■ About this exercise: Working through the records below, count the lines that include "blue". The reply is that number alone.

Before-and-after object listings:
+--
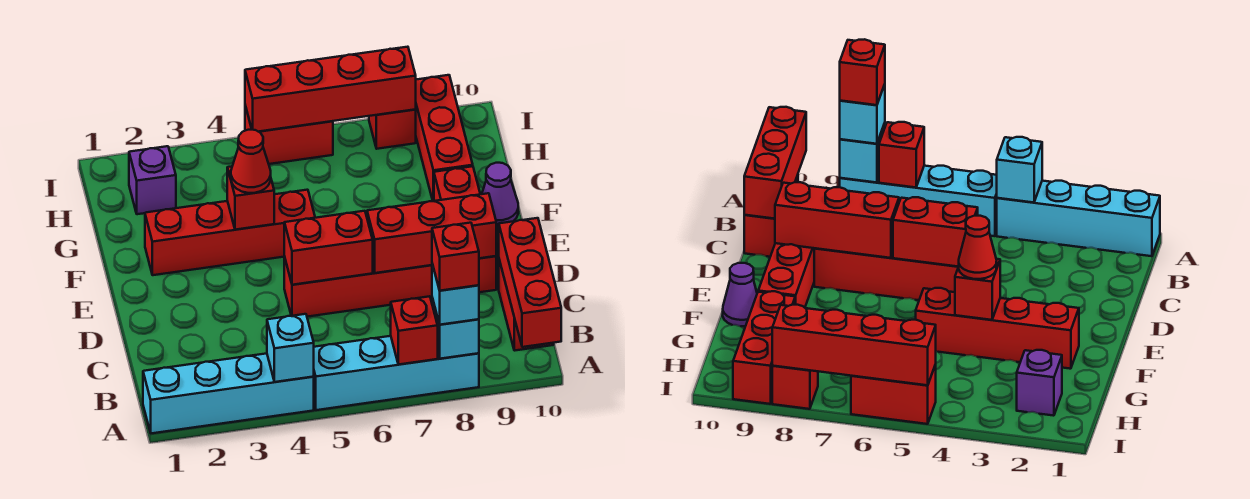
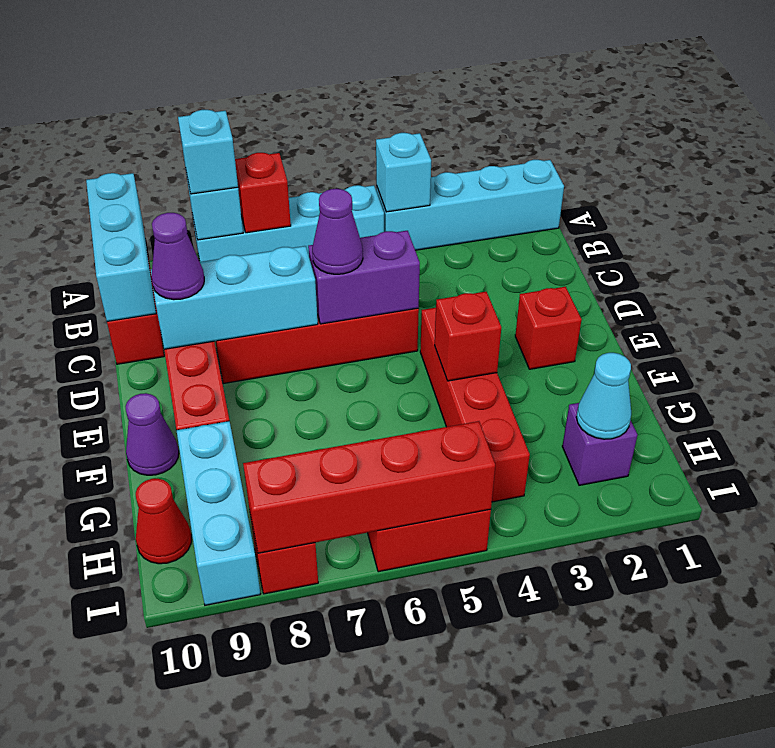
red brick A8 level 4 -> red brick E2 level 1
red brick A10:C10 level 2 -> cyan brick A10:C10 level 2
red brick D5:D6 level 2 -> purple brick D5:D6 level 2
none -> purple cone D6 level 3
red brick D7:D9 level 2 -> cyan brick D7:D9 level 2
none -> purple cone D9 level 3
red brick F2:F5 level 1 -> red brick E4:H4 level 1
red cone F4 level 3 -> red cone H10 level 1
red brick G9:I9 level 1 -> cyan brick G9:I9 level 1
none -> cyan cone H2 level 2

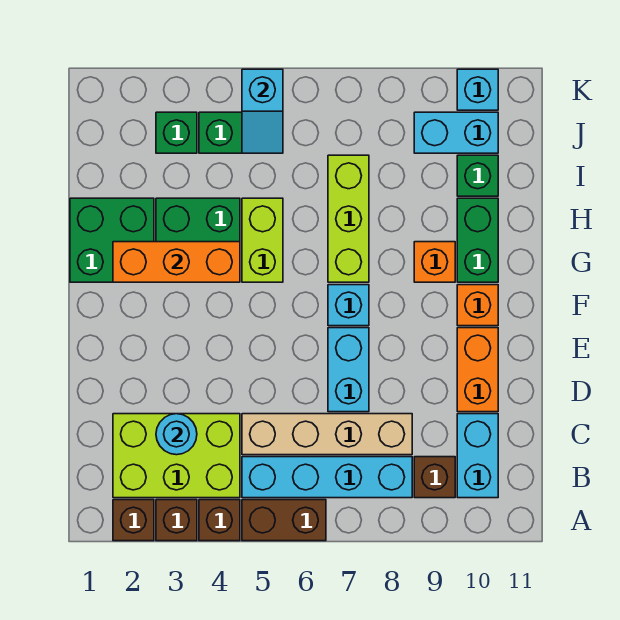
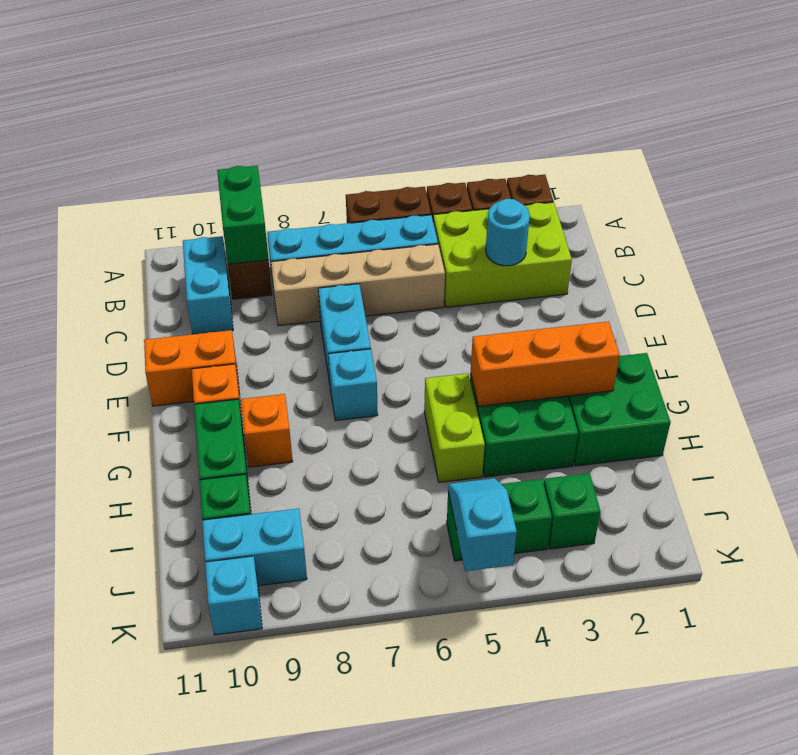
none -> green brick A9:B9 level 2
orange brick D10:E10 level 1 -> orange brick E10:E11 level 1
lime brick G7:I7 level 1 -> none

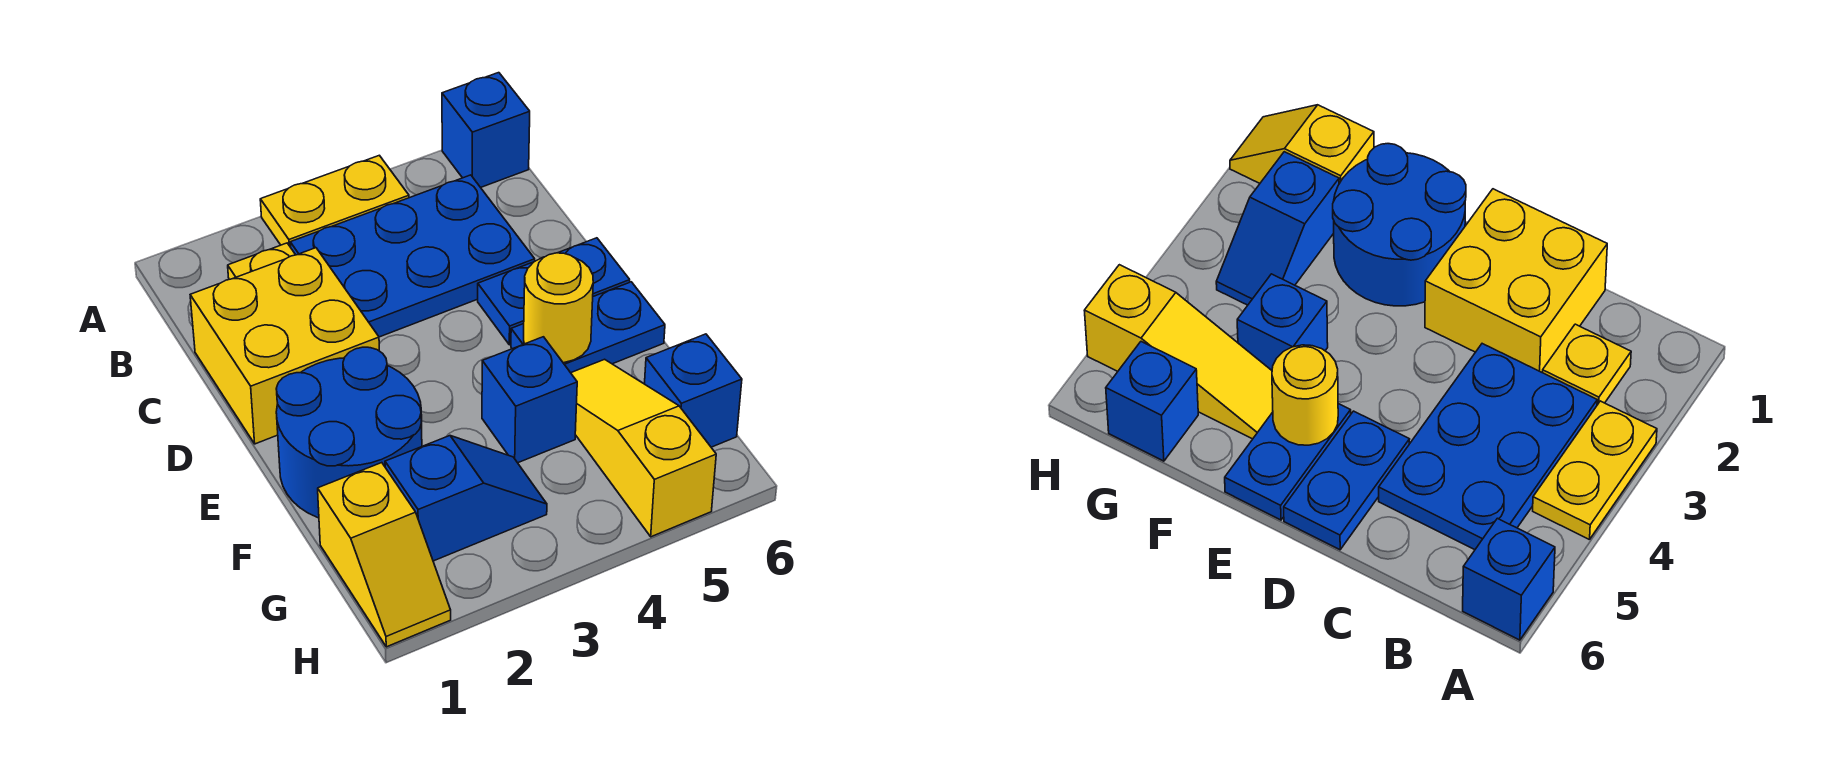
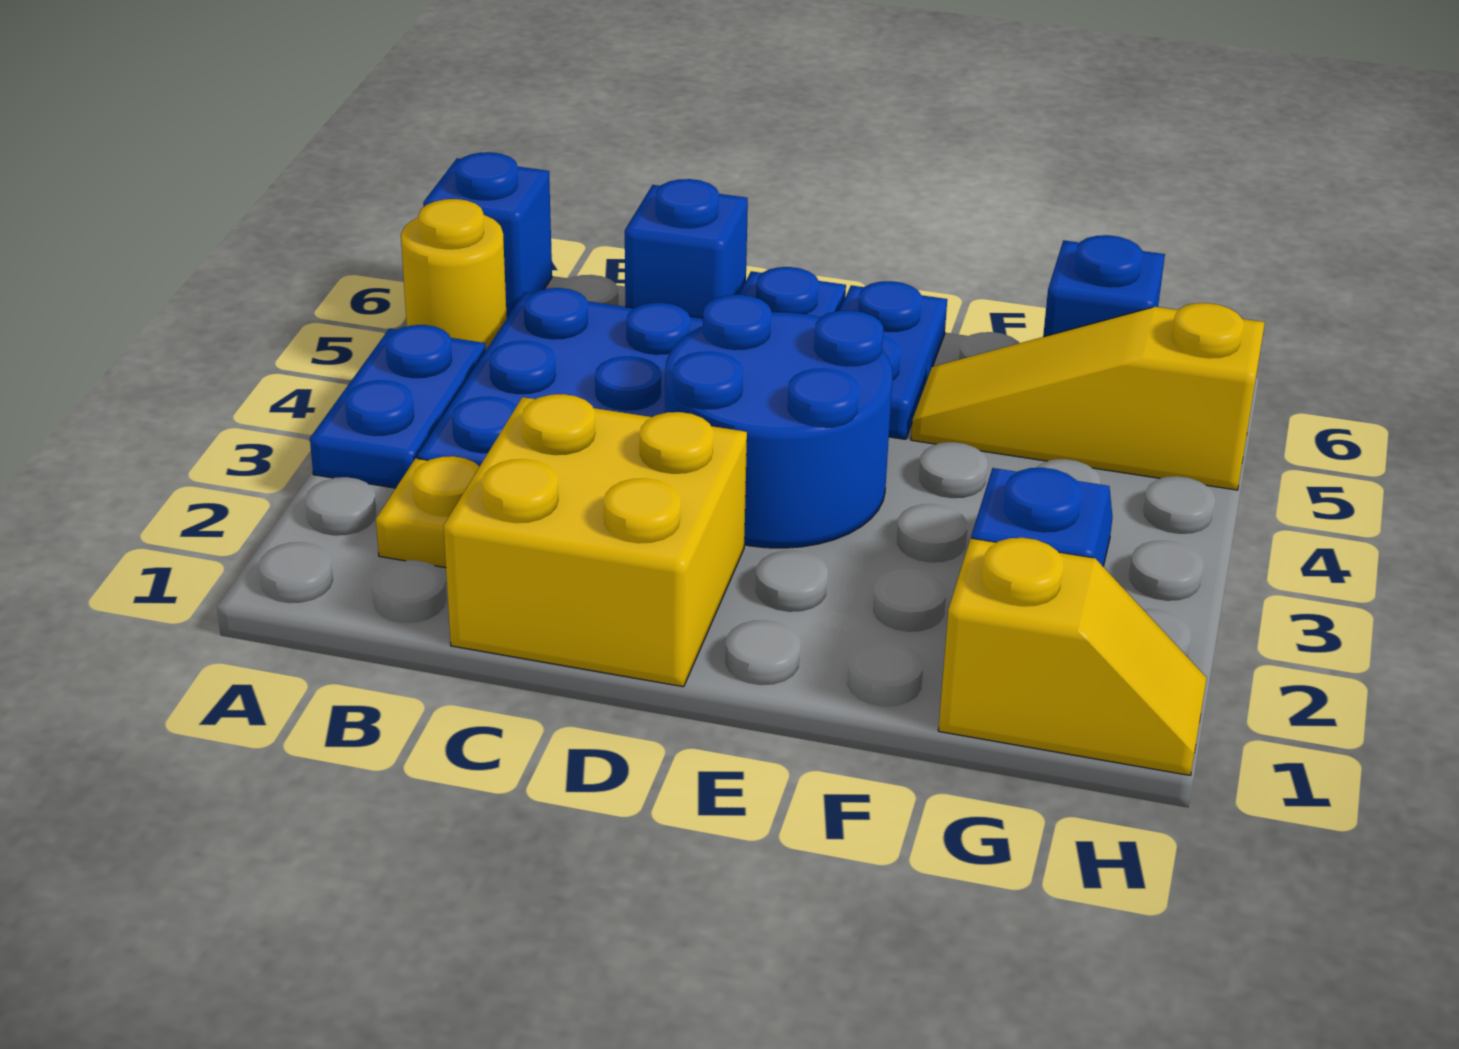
yellow plate A3:A4 level 1 -> blue plate A3:A4 level 1
blue round brick E1:F2 level 1 -> blue round brick D3:E4 level 1
yellow round brick E5 level 2 -> yellow round brick A5 level 1
blue brick F4 level 1 -> blue brick C6 level 1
+--
■ Answer to the exercise: 3